Leaving the pictures aside, restate all of the data exactly.
>>>>>
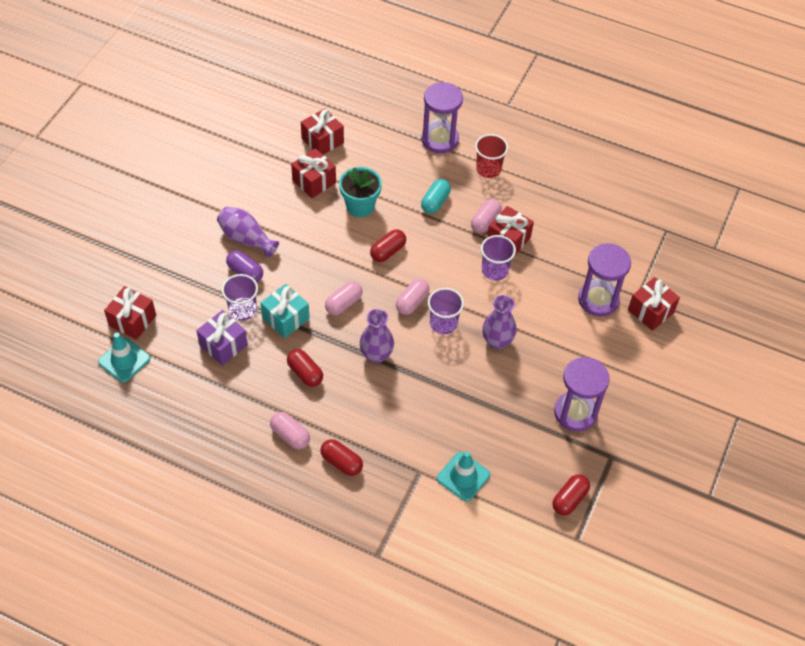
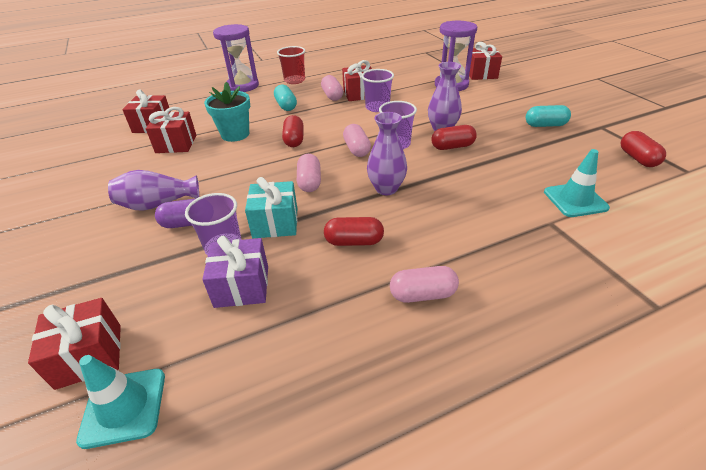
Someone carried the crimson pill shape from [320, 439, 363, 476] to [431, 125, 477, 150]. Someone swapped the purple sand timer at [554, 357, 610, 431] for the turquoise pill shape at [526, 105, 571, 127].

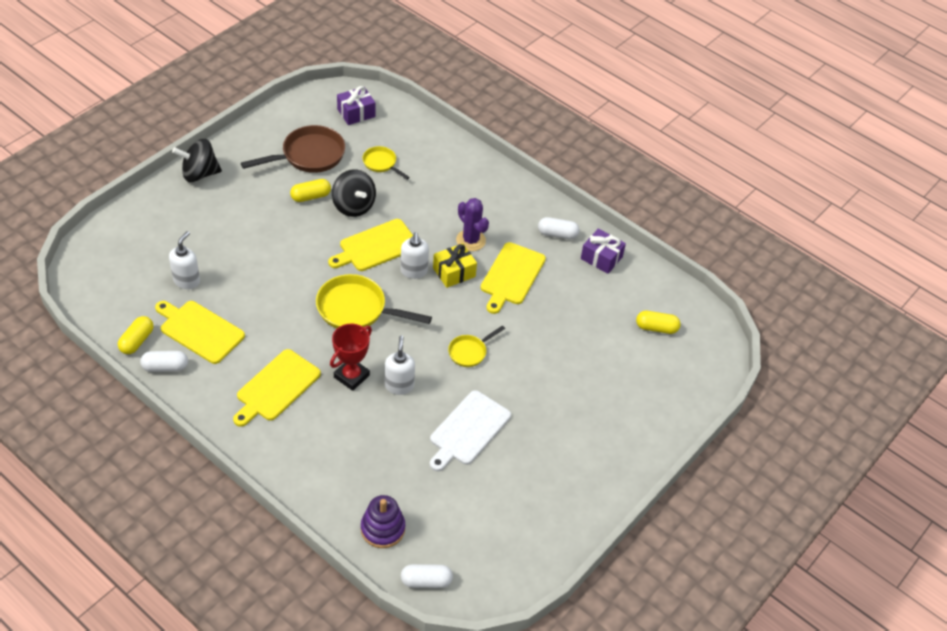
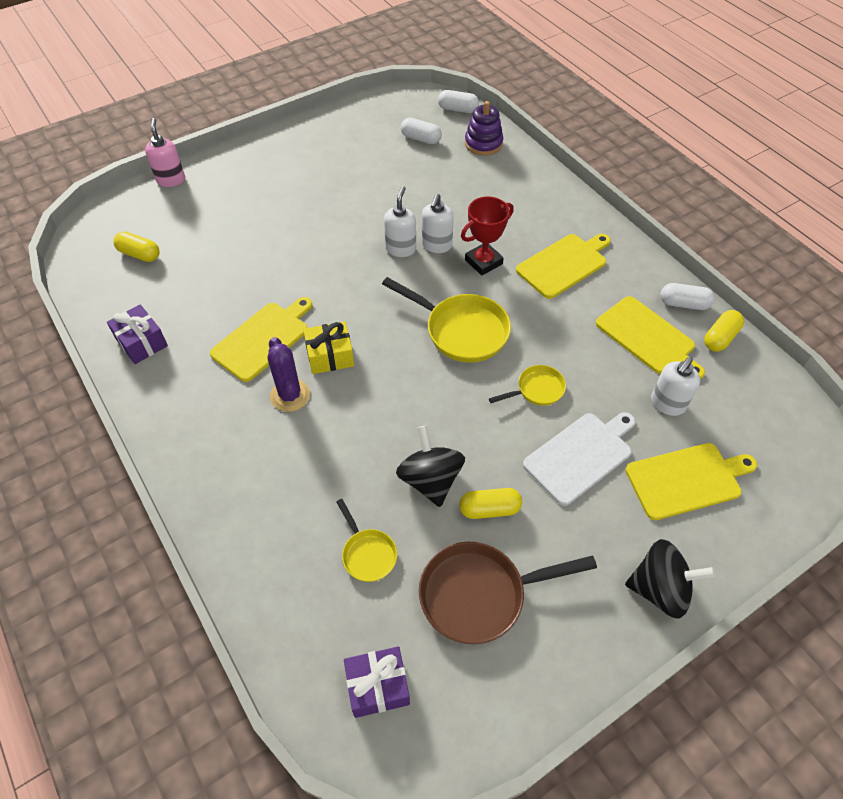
Someone put down the rose-pink pump bottle at [145, 118, 185, 187]. Someone carried the pure white pump bottle from [400, 232, 429, 279] to [384, 186, 416, 257]. Someone carried the pure white pill shape from [538, 217, 579, 239] to [401, 118, 442, 144]. Someone carried the yellow frying pan from [448, 325, 505, 367] to [489, 365, 566, 406]. Someone carried the pure white cutting board from [430, 390, 511, 471] to [523, 412, 635, 506]. Someone carried the yellow cutting board from [328, 219, 413, 271] to [625, 443, 757, 520].

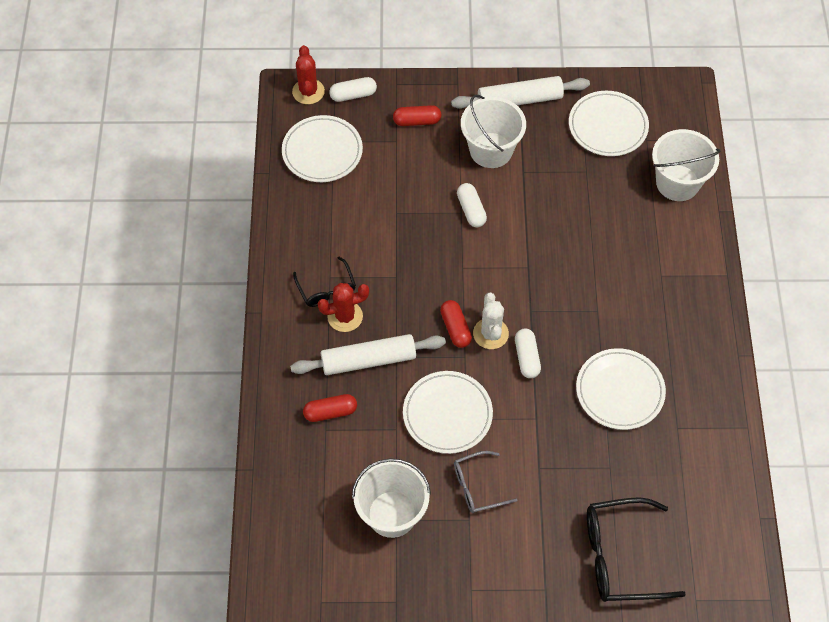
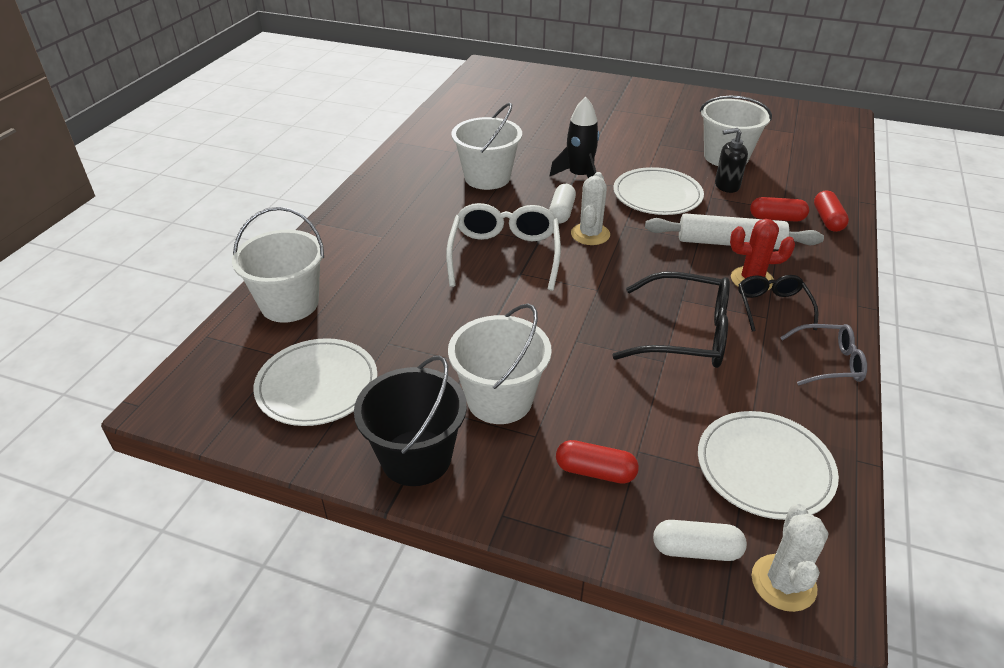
Someone swapped the pure white dough roller at [451, 76, 590, 109] for the jet-black pail at [354, 355, 467, 486]. Someone put down the pure white glasses at [446, 203, 561, 291]. Someone swapped the pure white flat dish at [576, 348, 666, 430] for the pure white pail at [451, 103, 522, 190]. Someone put down the jet-black toy rocket at [550, 97, 599, 178]. Someone carried the jet-black glasses from [587, 497, 686, 602] to [612, 271, 730, 368]. Someone put down the jet-black pump bottle at [715, 128, 748, 193]. Someone repainted the crimson saguaro cactus at [292, 45, 325, 104], which became the pure white saguaro cactus at [752, 504, 829, 612]. Someone carried the ash-grey glasses from [454, 451, 517, 513] to [780, 324, 867, 386]. Someone carried the crimson pill shape from [440, 300, 472, 348] to [814, 190, 849, 232]. Someone took away the pure white pill shape at [457, 183, 487, 227].

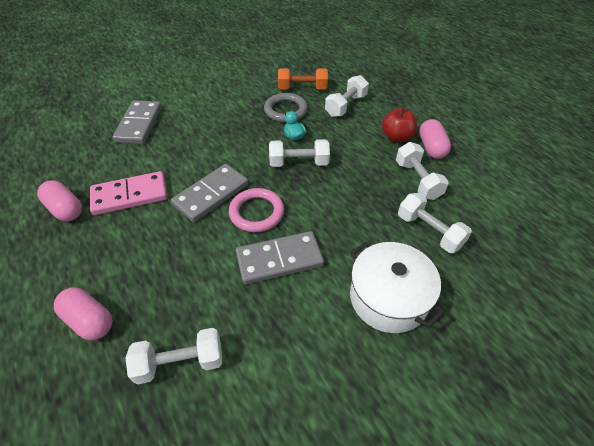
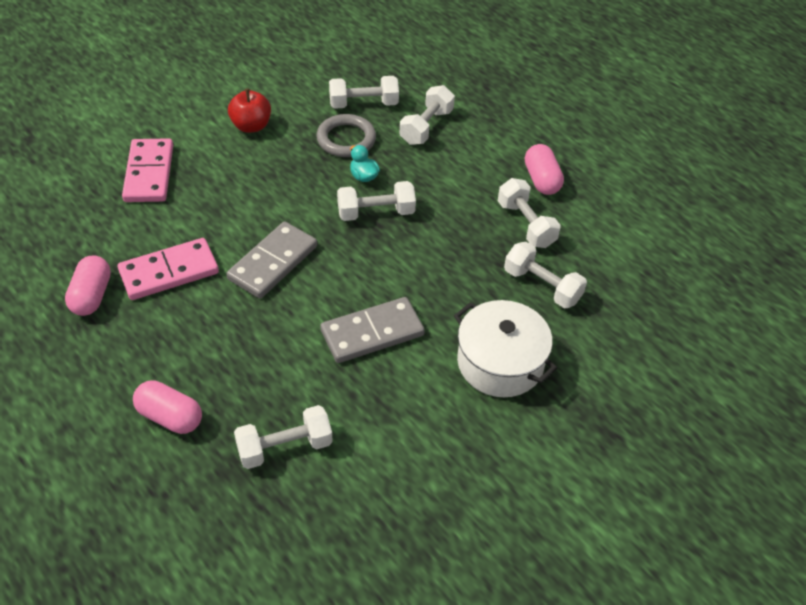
Someone rotated the rose-pink pill shape at [37, 180, 82, 221] by 60 degrees clockwise. Someone repainted the ash-grey domino at [112, 100, 162, 144], which became the rose-pink domino at [122, 138, 173, 202]. Someone carried the crimson apple fruit from [382, 106, 417, 142] to [228, 89, 271, 133]. Someone repainted the bright orange dumbbell at [278, 68, 328, 90], which became the pure white dumbbell at [329, 76, 399, 109]. Someone took away the rose-pink hoop at [229, 188, 284, 232].

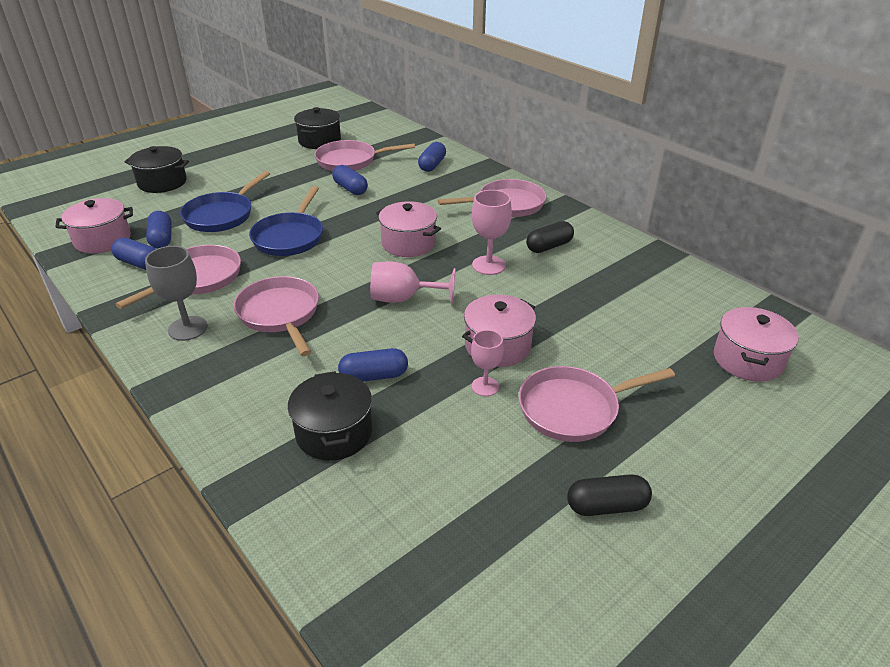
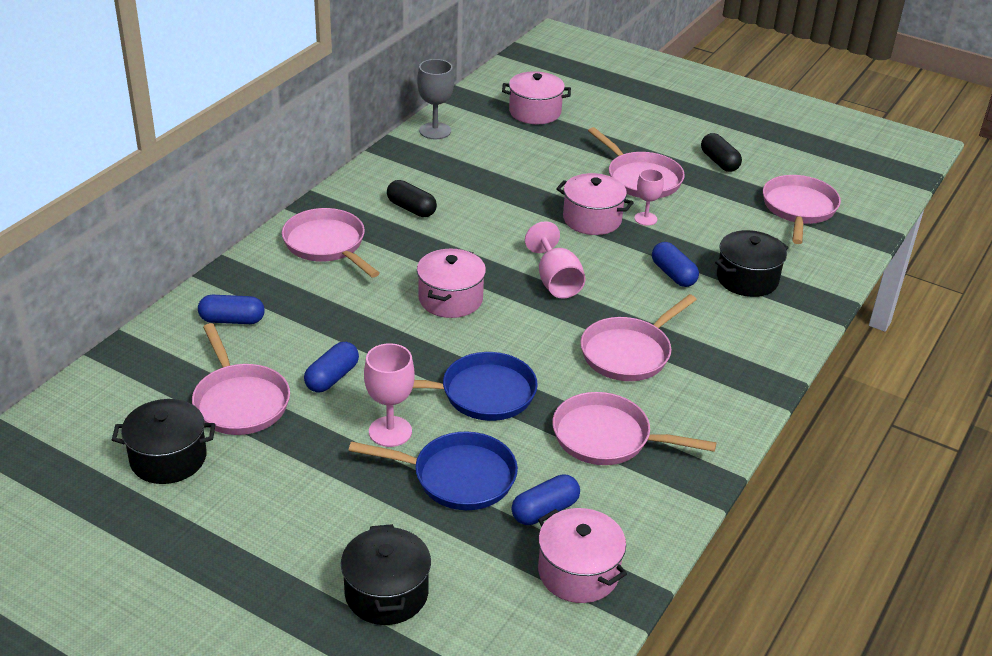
Someone carried the rose-pink chalice from [472, 190, 512, 275] to [364, 343, 415, 447]. Someone carried the ash-grey chalice from [145, 246, 208, 341] to [417, 59, 454, 139]. Someone put down the rose-pink frying pan at [763, 175, 841, 244]. Someone took away the blue pill shape at [111, 238, 156, 270].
<<<<<
> **Written answer**
Someone carried the crimson pill shape from [320, 439, 363, 476] to [431, 125, 477, 150]. Someone swapped the purple sand timer at [554, 357, 610, 431] for the turquoise pill shape at [526, 105, 571, 127].

Someone put down the rose-pink pump bottle at [145, 118, 185, 187]. Someone carried the pure white pump bottle from [400, 232, 429, 279] to [384, 186, 416, 257]. Someone carried the pure white pill shape from [538, 217, 579, 239] to [401, 118, 442, 144]. Someone carried the yellow frying pan from [448, 325, 505, 367] to [489, 365, 566, 406]. Someone carried the pure white cutting board from [430, 390, 511, 471] to [523, 412, 635, 506]. Someone carried the yellow cutting board from [328, 219, 413, 271] to [625, 443, 757, 520].

Someone swapped the pure white dough roller at [451, 76, 590, 109] for the jet-black pail at [354, 355, 467, 486]. Someone put down the pure white glasses at [446, 203, 561, 291]. Someone swapped the pure white flat dish at [576, 348, 666, 430] for the pure white pail at [451, 103, 522, 190]. Someone put down the jet-black toy rocket at [550, 97, 599, 178]. Someone carried the jet-black glasses from [587, 497, 686, 602] to [612, 271, 730, 368]. Someone put down the jet-black pump bottle at [715, 128, 748, 193]. Someone repainted the crimson saguaro cactus at [292, 45, 325, 104], which became the pure white saguaro cactus at [752, 504, 829, 612]. Someone carried the ash-grey glasses from [454, 451, 517, 513] to [780, 324, 867, 386]. Someone carried the crimson pill shape from [440, 300, 472, 348] to [814, 190, 849, 232]. Someone took away the pure white pill shape at [457, 183, 487, 227].

Someone rotated the rose-pink pill shape at [37, 180, 82, 221] by 60 degrees clockwise. Someone repainted the ash-grey domino at [112, 100, 162, 144], which became the rose-pink domino at [122, 138, 173, 202]. Someone carried the crimson apple fruit from [382, 106, 417, 142] to [228, 89, 271, 133]. Someone repainted the bright orange dumbbell at [278, 68, 328, 90], which became the pure white dumbbell at [329, 76, 399, 109]. Someone took away the rose-pink hoop at [229, 188, 284, 232].

Someone carried the rose-pink chalice from [472, 190, 512, 275] to [364, 343, 415, 447]. Someone carried the ash-grey chalice from [145, 246, 208, 341] to [417, 59, 454, 139]. Someone put down the rose-pink frying pan at [763, 175, 841, 244]. Someone took away the blue pill shape at [111, 238, 156, 270].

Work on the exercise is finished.